DATASET RECORDS:
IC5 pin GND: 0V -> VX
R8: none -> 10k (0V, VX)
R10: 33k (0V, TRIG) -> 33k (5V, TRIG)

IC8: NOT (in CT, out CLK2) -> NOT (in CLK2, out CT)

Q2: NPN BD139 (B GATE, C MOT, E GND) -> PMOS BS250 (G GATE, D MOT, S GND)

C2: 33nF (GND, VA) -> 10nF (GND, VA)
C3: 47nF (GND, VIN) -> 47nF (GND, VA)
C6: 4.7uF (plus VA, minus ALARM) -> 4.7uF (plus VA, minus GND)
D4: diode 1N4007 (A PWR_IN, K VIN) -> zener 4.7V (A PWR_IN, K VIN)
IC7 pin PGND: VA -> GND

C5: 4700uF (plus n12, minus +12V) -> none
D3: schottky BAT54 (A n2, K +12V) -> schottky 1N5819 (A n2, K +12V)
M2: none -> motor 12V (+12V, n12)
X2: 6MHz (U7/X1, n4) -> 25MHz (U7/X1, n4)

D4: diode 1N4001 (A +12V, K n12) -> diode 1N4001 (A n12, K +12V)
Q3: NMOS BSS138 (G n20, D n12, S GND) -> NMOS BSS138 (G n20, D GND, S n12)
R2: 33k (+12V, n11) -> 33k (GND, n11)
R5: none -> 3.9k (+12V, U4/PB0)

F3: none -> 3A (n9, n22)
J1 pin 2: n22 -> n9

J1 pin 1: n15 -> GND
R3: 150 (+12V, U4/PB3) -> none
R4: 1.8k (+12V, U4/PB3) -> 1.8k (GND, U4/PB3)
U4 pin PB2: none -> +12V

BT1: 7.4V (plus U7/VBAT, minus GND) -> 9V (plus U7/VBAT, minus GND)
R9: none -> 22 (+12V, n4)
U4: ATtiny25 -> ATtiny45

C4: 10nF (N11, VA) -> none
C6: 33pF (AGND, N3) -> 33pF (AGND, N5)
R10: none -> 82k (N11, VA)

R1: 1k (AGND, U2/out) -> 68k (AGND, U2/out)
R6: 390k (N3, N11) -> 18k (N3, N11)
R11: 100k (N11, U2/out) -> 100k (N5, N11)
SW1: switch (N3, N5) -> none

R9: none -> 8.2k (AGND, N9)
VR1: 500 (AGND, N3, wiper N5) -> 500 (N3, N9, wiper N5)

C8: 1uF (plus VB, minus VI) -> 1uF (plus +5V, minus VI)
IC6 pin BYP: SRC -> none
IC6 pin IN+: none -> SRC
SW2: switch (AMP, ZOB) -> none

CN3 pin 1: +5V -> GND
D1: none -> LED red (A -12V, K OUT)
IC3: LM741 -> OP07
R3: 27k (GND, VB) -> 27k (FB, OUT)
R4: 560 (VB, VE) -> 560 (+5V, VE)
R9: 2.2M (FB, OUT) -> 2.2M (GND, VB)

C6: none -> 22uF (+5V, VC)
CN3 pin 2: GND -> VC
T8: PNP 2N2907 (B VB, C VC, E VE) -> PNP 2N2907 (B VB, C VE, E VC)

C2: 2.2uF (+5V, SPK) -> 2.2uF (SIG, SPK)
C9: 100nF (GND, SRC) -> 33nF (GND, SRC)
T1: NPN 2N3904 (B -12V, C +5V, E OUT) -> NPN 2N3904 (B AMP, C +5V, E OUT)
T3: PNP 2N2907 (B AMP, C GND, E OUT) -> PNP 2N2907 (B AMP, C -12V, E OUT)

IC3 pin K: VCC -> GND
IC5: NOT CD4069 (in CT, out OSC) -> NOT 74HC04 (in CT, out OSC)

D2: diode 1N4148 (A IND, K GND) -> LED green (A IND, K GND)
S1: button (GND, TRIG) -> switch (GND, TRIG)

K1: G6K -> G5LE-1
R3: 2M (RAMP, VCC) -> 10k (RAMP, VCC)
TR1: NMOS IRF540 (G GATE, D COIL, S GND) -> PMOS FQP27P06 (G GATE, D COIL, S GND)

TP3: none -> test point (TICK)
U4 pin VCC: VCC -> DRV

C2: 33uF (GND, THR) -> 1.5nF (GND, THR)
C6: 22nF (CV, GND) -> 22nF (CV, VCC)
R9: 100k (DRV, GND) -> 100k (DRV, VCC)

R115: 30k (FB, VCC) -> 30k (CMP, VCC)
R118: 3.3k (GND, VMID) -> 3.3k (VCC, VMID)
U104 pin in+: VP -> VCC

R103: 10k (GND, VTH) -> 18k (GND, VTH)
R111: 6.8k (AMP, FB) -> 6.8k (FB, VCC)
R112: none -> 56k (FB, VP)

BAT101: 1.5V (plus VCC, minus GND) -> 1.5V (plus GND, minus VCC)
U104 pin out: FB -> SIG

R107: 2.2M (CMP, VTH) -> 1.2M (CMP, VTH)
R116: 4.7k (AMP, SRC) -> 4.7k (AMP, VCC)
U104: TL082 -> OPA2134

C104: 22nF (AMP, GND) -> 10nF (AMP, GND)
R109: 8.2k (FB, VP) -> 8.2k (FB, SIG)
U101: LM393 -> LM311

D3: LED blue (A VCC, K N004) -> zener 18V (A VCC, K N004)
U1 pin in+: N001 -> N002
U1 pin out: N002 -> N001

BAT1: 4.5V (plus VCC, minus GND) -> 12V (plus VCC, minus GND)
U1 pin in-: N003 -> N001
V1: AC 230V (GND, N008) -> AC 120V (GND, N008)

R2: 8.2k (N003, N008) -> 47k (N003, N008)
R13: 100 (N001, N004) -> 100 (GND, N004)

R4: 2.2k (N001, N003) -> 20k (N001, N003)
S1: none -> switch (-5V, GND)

GOAL OF THE EXERCISE: The answer is the lines above between the line holding "R4: 1.8k (+12V, U4/PB3) -> 1.8k (GND, U4/PB3)" and the line holding "IC3 pin K: VCC -> GND", inclusive, each written out exactly, and no others.

RESULT OF THE TASK:
R4: 1.8k (+12V, U4/PB3) -> 1.8k (GND, U4/PB3)
U4 pin PB2: none -> +12V

BT1: 7.4V (plus U7/VBAT, minus GND) -> 9V (plus U7/VBAT, minus GND)
R9: none -> 22 (+12V, n4)
U4: ATtiny25 -> ATtiny45

C4: 10nF (N11, VA) -> none
C6: 33pF (AGND, N3) -> 33pF (AGND, N5)
R10: none -> 82k (N11, VA)

R1: 1k (AGND, U2/out) -> 68k (AGND, U2/out)
R6: 390k (N3, N11) -> 18k (N3, N11)
R11: 100k (N11, U2/out) -> 100k (N5, N11)
SW1: switch (N3, N5) -> none

R9: none -> 8.2k (AGND, N9)
VR1: 500 (AGND, N3, wiper N5) -> 500 (N3, N9, wiper N5)

C8: 1uF (plus VB, minus VI) -> 1uF (plus +5V, minus VI)
IC6 pin BYP: SRC -> none
IC6 pin IN+: none -> SRC
SW2: switch (AMP, ZOB) -> none

CN3 pin 1: +5V -> GND
D1: none -> LED red (A -12V, K OUT)
IC3: LM741 -> OP07
R3: 27k (GND, VB) -> 27k (FB, OUT)
R4: 560 (VB, VE) -> 560 (+5V, VE)
R9: 2.2M (FB, OUT) -> 2.2M (GND, VB)

C6: none -> 22uF (+5V, VC)
CN3 pin 2: GND -> VC
T8: PNP 2N2907 (B VB, C VC, E VE) -> PNP 2N2907 (B VB, C VE, E VC)

C2: 2.2uF (+5V, SPK) -> 2.2uF (SIG, SPK)
C9: 100nF (GND, SRC) -> 33nF (GND, SRC)
T1: NPN 2N3904 (B -12V, C +5V, E OUT) -> NPN 2N3904 (B AMP, C +5V, E OUT)
T3: PNP 2N2907 (B AMP, C GND, E OUT) -> PNP 2N2907 (B AMP, C -12V, E OUT)

IC3 pin K: VCC -> GND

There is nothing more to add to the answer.